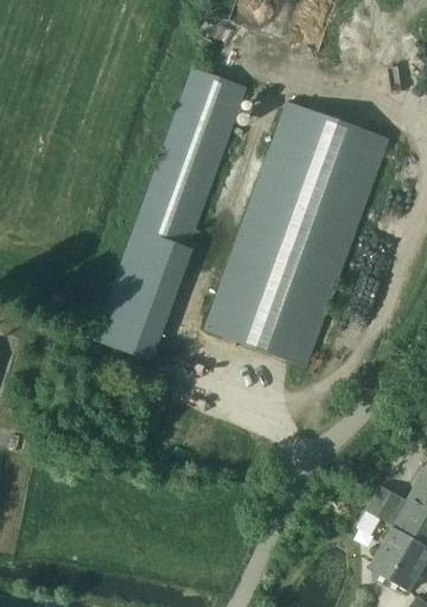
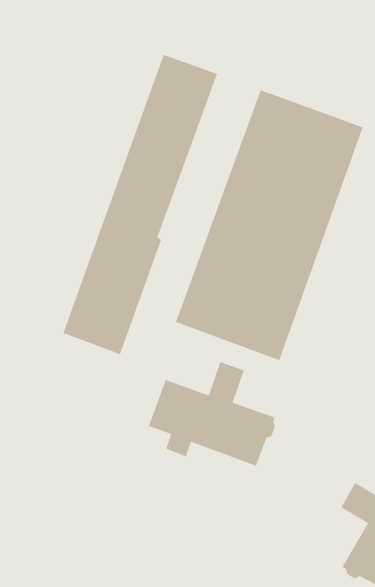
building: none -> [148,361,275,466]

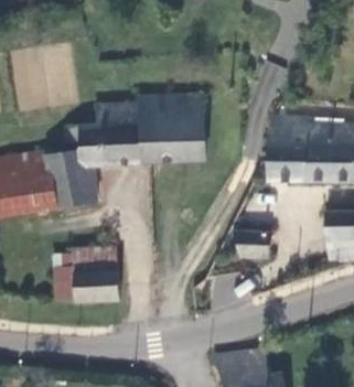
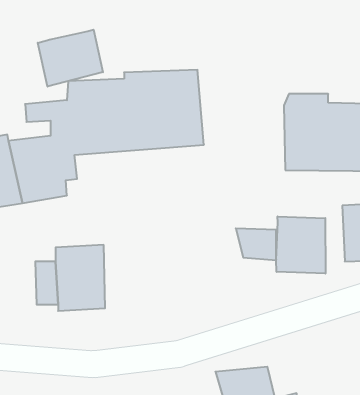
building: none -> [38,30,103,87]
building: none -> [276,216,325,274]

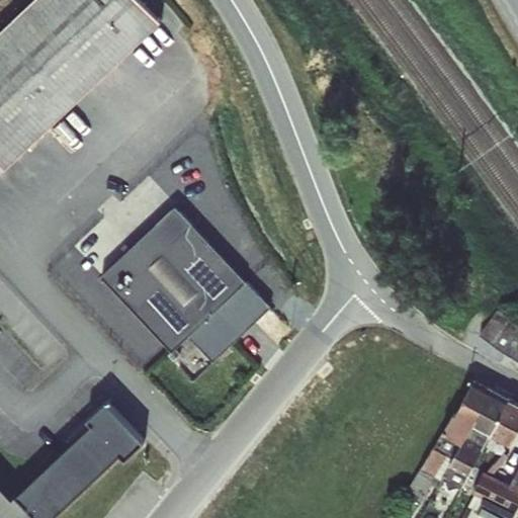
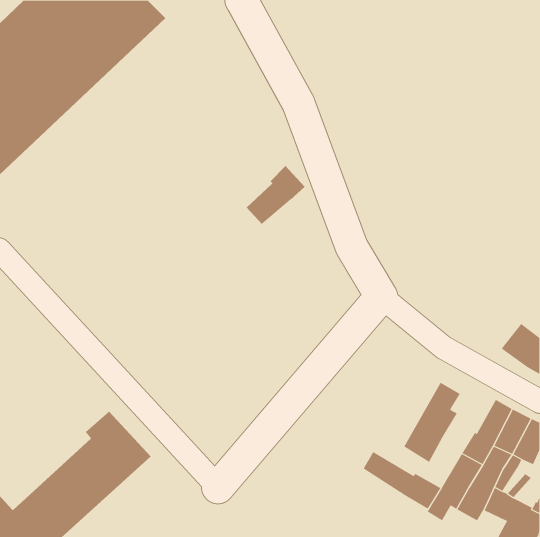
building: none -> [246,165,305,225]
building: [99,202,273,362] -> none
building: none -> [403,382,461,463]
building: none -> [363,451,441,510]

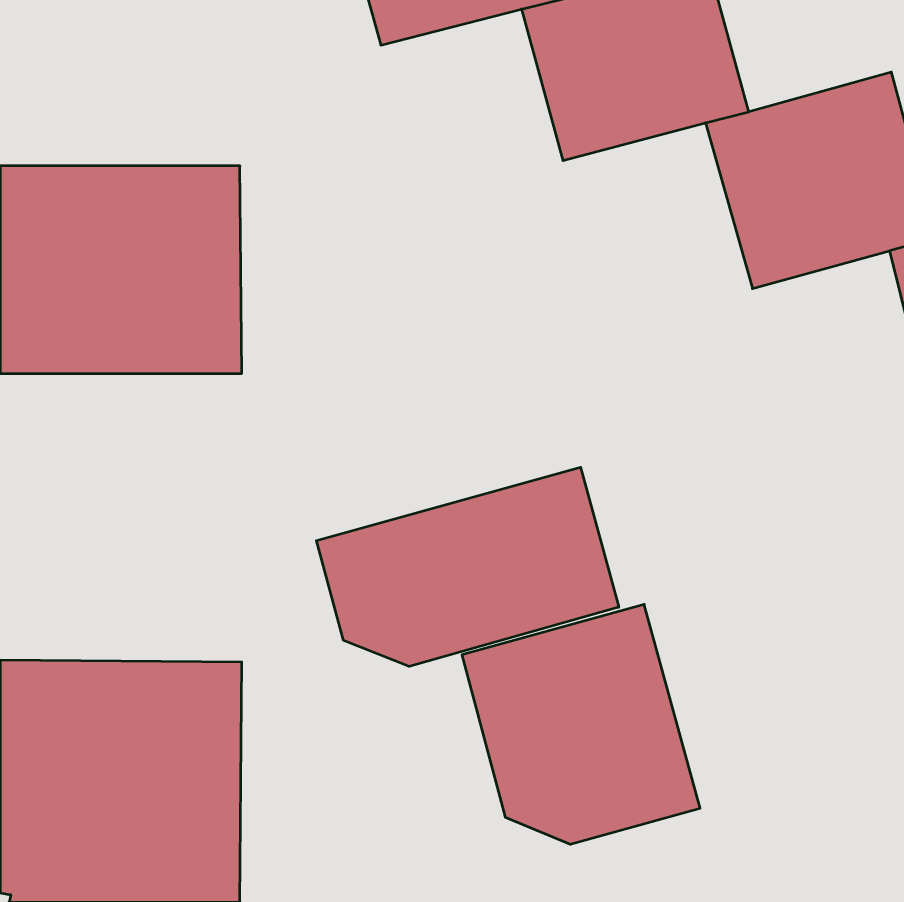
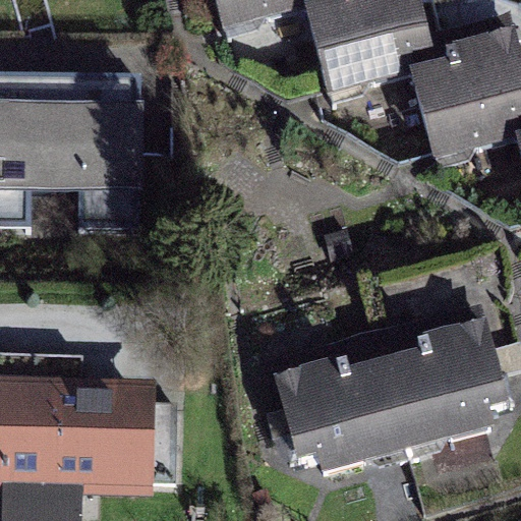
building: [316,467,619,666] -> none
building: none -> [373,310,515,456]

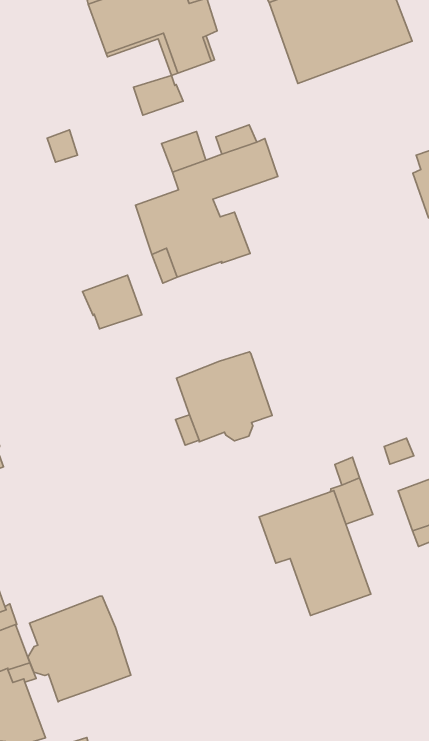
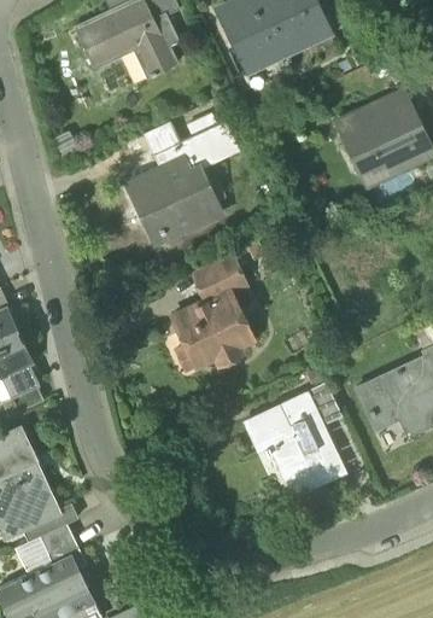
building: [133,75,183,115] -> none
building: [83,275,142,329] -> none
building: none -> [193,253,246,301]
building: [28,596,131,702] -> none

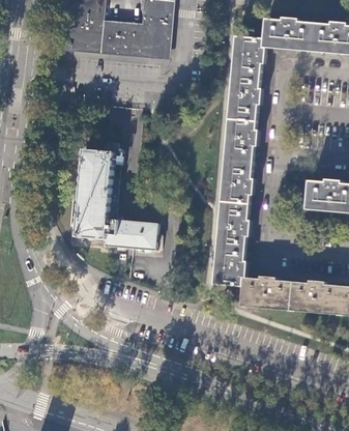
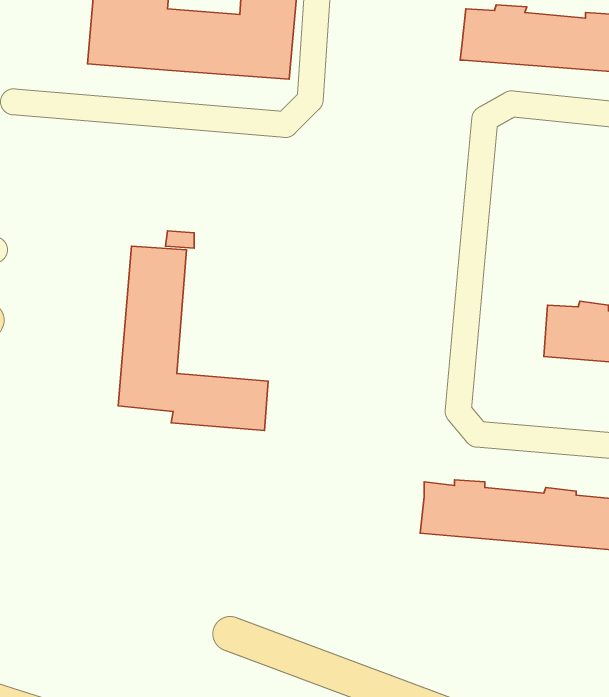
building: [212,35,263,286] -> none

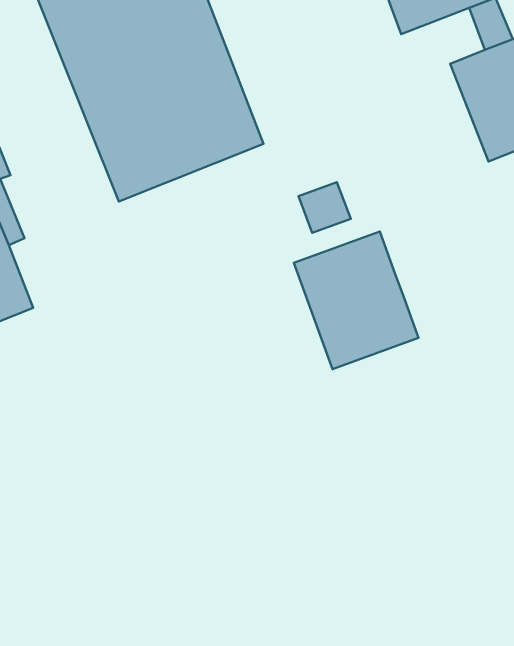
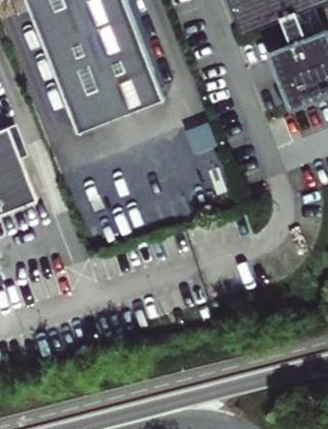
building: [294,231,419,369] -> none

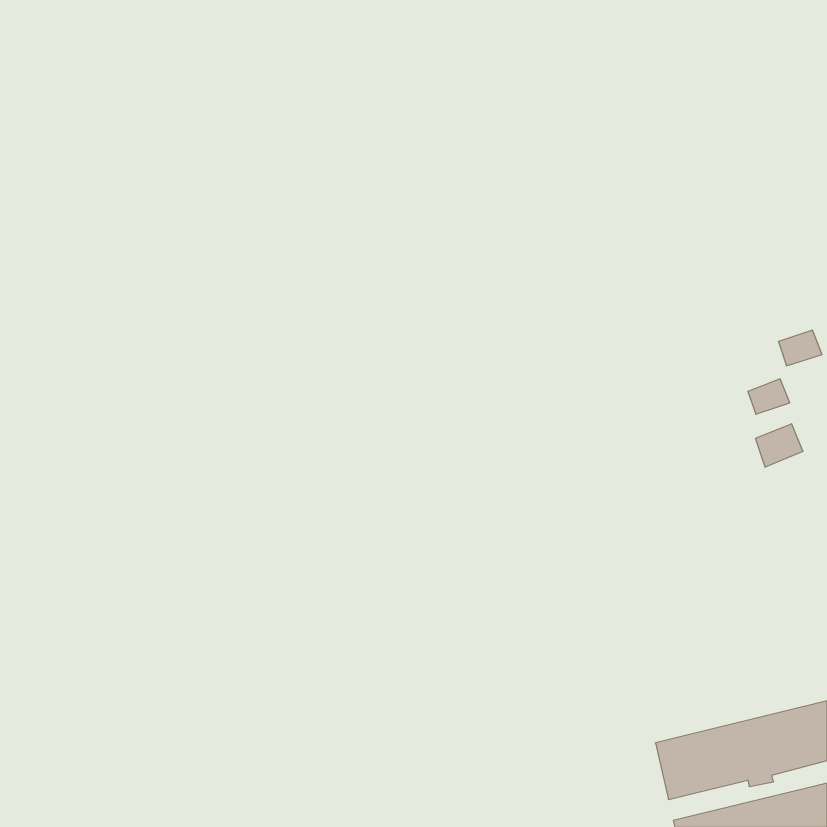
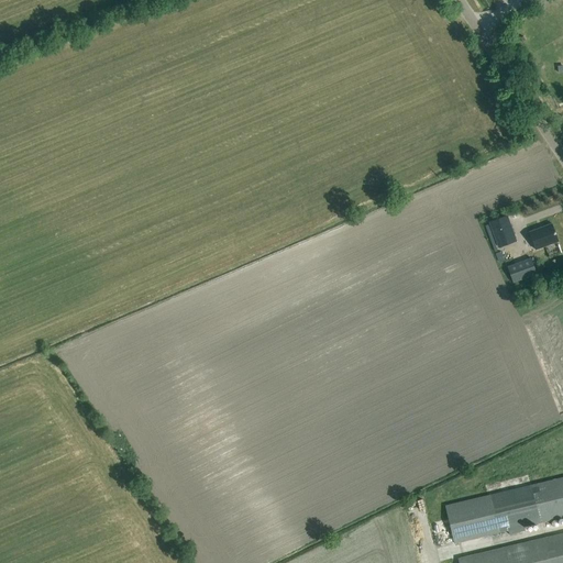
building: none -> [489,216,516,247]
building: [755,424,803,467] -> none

- [Instructions for the task]
With the pictures left aside, write out all of the records above exactly.

- [Solution to the problem]
building: none -> [148,361,275,466]

building: none -> [38,30,103,87]
building: none -> [276,216,325,274]

building: none -> [246,165,305,225]
building: [99,202,273,362] -> none
building: none -> [403,382,461,463]
building: none -> [363,451,441,510]

building: [316,467,619,666] -> none
building: none -> [373,310,515,456]

building: [133,75,183,115] -> none
building: [83,275,142,329] -> none
building: none -> [193,253,246,301]
building: [28,596,131,702] -> none

building: [212,35,263,286] -> none

building: [294,231,419,369] -> none

building: none -> [489,216,516,247]
building: [755,424,803,467] -> none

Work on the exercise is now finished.